Information provided Start Marker

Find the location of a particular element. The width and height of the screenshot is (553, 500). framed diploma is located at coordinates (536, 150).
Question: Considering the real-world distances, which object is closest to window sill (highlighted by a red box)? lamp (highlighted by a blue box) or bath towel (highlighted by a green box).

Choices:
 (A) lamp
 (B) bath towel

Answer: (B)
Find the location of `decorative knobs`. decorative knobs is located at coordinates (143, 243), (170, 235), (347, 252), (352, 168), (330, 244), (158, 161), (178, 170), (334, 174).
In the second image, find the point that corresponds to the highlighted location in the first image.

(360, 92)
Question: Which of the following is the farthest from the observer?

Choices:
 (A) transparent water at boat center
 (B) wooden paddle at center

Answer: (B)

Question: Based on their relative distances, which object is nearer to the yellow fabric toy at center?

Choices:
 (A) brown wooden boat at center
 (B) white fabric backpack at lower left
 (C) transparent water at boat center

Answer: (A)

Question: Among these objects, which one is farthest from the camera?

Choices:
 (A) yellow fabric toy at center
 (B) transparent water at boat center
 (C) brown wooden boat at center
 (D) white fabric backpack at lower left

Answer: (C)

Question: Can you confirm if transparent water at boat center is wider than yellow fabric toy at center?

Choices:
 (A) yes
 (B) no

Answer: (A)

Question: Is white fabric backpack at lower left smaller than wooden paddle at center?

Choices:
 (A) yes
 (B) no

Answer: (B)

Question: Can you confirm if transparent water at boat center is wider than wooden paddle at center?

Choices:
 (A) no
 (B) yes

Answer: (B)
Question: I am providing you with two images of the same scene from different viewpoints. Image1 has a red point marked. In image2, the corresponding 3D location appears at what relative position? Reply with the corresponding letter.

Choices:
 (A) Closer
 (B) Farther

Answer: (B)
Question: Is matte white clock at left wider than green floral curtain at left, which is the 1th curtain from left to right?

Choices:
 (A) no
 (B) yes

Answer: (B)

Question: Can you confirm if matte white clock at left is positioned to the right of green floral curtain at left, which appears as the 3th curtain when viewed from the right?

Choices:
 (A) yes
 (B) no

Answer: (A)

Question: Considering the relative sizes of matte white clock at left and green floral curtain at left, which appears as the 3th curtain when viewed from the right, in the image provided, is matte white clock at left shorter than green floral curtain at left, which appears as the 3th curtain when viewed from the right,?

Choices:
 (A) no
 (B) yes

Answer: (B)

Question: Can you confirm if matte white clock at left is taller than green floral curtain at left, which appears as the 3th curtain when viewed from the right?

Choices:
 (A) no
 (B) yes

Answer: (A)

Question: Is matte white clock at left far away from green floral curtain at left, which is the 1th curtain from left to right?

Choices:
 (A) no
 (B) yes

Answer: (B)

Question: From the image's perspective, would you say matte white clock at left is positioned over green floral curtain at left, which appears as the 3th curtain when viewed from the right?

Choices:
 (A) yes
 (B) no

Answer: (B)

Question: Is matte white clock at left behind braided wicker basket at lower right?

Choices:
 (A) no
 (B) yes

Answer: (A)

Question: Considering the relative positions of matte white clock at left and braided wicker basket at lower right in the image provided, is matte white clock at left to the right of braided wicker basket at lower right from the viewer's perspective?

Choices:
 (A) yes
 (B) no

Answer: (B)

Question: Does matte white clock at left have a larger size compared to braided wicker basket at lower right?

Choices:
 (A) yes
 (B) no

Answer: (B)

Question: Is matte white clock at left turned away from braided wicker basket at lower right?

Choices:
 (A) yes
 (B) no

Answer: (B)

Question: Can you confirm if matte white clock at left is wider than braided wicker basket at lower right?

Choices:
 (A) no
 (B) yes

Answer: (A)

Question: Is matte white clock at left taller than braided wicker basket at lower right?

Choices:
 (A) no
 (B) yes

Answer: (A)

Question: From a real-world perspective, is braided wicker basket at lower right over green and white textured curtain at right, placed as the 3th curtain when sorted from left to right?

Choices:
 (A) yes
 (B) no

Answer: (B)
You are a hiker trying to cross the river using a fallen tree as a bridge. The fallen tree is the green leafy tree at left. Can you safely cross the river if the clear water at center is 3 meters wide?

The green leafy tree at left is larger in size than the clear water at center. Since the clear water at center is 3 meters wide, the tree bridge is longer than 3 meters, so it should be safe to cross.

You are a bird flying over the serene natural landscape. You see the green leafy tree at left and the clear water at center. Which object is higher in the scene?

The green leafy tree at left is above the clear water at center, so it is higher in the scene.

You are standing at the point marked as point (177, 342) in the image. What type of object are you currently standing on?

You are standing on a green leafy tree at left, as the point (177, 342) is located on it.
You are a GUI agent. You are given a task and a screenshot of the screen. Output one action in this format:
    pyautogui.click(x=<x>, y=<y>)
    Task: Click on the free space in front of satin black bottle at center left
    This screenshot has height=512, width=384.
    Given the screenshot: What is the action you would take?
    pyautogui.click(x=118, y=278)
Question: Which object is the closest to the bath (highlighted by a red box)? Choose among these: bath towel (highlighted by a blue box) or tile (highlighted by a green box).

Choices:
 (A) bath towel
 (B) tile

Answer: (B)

Information provided End Marker

Work instruction |
Lay out these lines as a Markdown table with a "Row" column holding the row number and a "Line" column holding the line, leaving out blank lines.

Result below |
| Row | Line |
|---|---|
| 1 | Find the location of a particular element. The width and height of the screenshot is (553, 500). framed diploma is located at coordinates (536, 150). |
| 2 | Question: Considering the real-world distances, which object is closest to window sill (highlighted by a red box)? lamp (highlighted by a blue box) or bath towel (highlighted by a green box). |
| 3 | Choices: |
| 4 |  (A) lamp |
| 5 |  (B) bath towel |
| 6 | Answer: (B) |
| 7 | Find the location of `decorative knobs`. decorative knobs is located at coordinates (143, 243), (170, 235), (347, 252), (352, 168), (330, 244), (158, 161), (178, 170), (334, 174). |
| 8 | In the second image, find the point that corresponds to the highlighted location in the first image. |
| 9 | (360, 92) |
| 10 | Question: Which of the following is the farthest from the observer? |
| 11 | Choices: |
| 12 |  (A) transparent water at boat center |
| 13 |  (B) wooden paddle at center |
| 14 | Answer: (B) |
| 15 | Question: Based on their relative distances, which object is nearer to the yellow fabric toy at center? |
| 16 | Choices: |
| 17 |  (A) brown wooden boat at center |
| 18 |  (B) white fabric backpack at lower left |
| 19 |  (C) transparent water at boat center |
| 20 | Answer: (A) |
| 21 | Question: Among these objects, which one is farthest from the camera? |
| 22 | Choices: |
| 23 |  (A) yellow fabric toy at center |
| 24 |  (B) transparent water at boat center |
| 25 |  (C) brown wooden boat at center |
| 26 |  (D) white fabric backpack at lower left |
| 27 | Answer: (C) |
| 28 | Question: Can you confirm if transparent water at boat center is wider than yellow fabric toy at center? |
| 29 | Choices: |
| 30 |  (A) yes |
| 31 |  (B) no |
| 32 | Answer: (A) |
| 33 | Question: Is white fabric backpack at lower left smaller than wooden paddle at center? |
| 34 | Choices: |
| 35 |  (A) yes |
| 36 |  (B) no |
| 37 | Answer: (B) |
| 38 | Question: Can you confirm if transparent water at boat center is wider than wooden paddle at center? |
| 39 | Choices: |
| 40 |  (A) no |
| 41 |  (B) yes |
| 42 | Answer: (B) |
| 43 | Question: I am providing you with two images of the same scene from different viewpoints. Image1 has a red point marked. In image2, the corresponding 3D location appears at what relative position? Reply with the corresponding letter. |
| 44 | Choices: |
| 45 |  (A) Closer |
| 46 |  (B) Farther |
| 47 | Answer: (B) |
| 48 | Question: Is matte white clock at left wider than green floral curtain at left, which is the 1th curtain from left to right? |
| 49 | Choices: |
| 50 |  (A) no |
| 51 |  (B) yes |
| 52 | Answer: (B) |
| 53 | Question: Can you confirm if matte white clock at left is positioned to the right of green floral curtain at left, which appears as the 3th curtain when viewed from the right? |
| 54 | Choices: |
| 55 |  (A) yes |
| 56 |  (B) no |
| 57 | Answer: (A) |
| 58 | Question: Considering the relative sizes of matte white clock at left and green floral curtain at left, which appears as the 3th curtain when viewed from the right, in the image provided, is matte white clock at left shorter than green floral curtain at left, which appears as the 3th curtain when viewed from the right,? |
| 59 | Choices: |
| 60 |  (A) no |
| 61 |  (B) yes |
| 62 | Answer: (B) |
| 63 | Question: Can you confirm if matte white clock at left is taller than green floral curtain at left, which appears as the 3th curtain when viewed from the right? |
| 64 | Choices: |
| 65 |  (A) no |
| 66 |  (B) yes |
| 67 | Answer: (A) |
| 68 | Question: Is matte white clock at left far away from green floral curtain at left, which is the 1th curtain from left to right? |
| 69 | Choices: |
| 70 |  (A) no |
| 71 |  (B) yes |
| 72 | Answer: (B) |
| 73 | Question: From the image's perspective, would you say matte white clock at left is positioned over green floral curtain at left, which appears as the 3th curtain when viewed from the right? |
| 74 | Choices: |
| 75 |  (A) yes |
| 76 |  (B) no |
| 77 | Answer: (B) |
| 78 | Question: Is matte white clock at left behind braided wicker basket at lower right? |
| 79 | Choices: |
| 80 |  (A) no |
| 81 |  (B) yes |
| 82 | Answer: (A) |
| 83 | Question: Considering the relative positions of matte white clock at left and braided wicker basket at lower right in the image provided, is matte white clock at left to the right of braided wicker basket at lower right from the viewer's perspective? |
| 84 | Choices: |
| 85 |  (A) yes |
| 86 |  (B) no |
| 87 | Answer: (B) |
| 88 | Question: Does matte white clock at left have a larger size compared to braided wicker basket at lower right? |
| 89 | Choices: |
| 90 |  (A) yes |
| 91 |  (B) no |
| 92 | Answer: (B) |
| 93 | Question: Is matte white clock at left turned away from braided wicker basket at lower right? |
| 94 | Choices: |
| 95 |  (A) yes |
| 96 |  (B) no |
| 97 | Answer: (B) |
| 98 | Question: Can you confirm if matte white clock at left is wider than braided wicker basket at lower right? |
| 99 | Choices: |
| 100 |  (A) no |
| 101 |  (B) yes |
| 102 | Answer: (A) |
| 103 | Question: Is matte white clock at left taller than braided wicker basket at lower right? |
| 104 | Choices: |
| 105 |  (A) no |
| 106 |  (B) yes |
| 107 | Answer: (A) |
| 108 | Question: From a real-world perspective, is braided wicker basket at lower right over green and white textured curtain at right, placed as the 3th curtain when sorted from left to right? |
| 109 | Choices: |
| 110 |  (A) yes |
| 111 |  (B) no |
| 112 | Answer: (B) |
| 113 | You are a hiker trying to cross the river using a fallen tree as a bridge. The fallen tree is the green leafy tree at left. Can you safely cross the river if the clear water at center is 3 meters wide? |
| 114 | The green leafy tree at left is larger in size than the clear water at center. Since the clear water at center is 3 meters wide, the tree bridge is longer than 3 meters, so it should be safe to cross. |
| 115 | You are a bird flying over the serene natural landscape. You see the green leafy tree at left and the clear water at center. Which object is higher in the scene? |
| 116 | The green leafy tree at left is above the clear water at center, so it is higher in the scene. |
| 117 | You are standing at the point marked as point (177, 342) in the image. What type of object are you currently standing on? |
| 118 | You are standing on a green leafy tree at left, as the point (177, 342) is located on it. |
| 119 | You are a GUI agent. You are given a task and a screenshot of the screen. Output one action in this format: |
| 120 |     pyautogui.click(x=<x>, y=<y>) |
| 121 |     Task: Click on the free space in front of satin black bottle at center left |
| 122 |     This screenshot has height=512, width=384. |
| 123 |     Given the screenshot: What is the action you would take? |
| 124 |     pyautogui.click(x=118, y=278) |
| 125 | Question: Which object is the closest to the bath (highlighted by a red box)? Choose among these: bath towel (highlighted by a blue box) or tile (highlighted by a green box). |
| 126 | Choices: |
| 127 |  (A) bath towel |
| 128 |  (B) tile |
| 129 | Answer: (B) |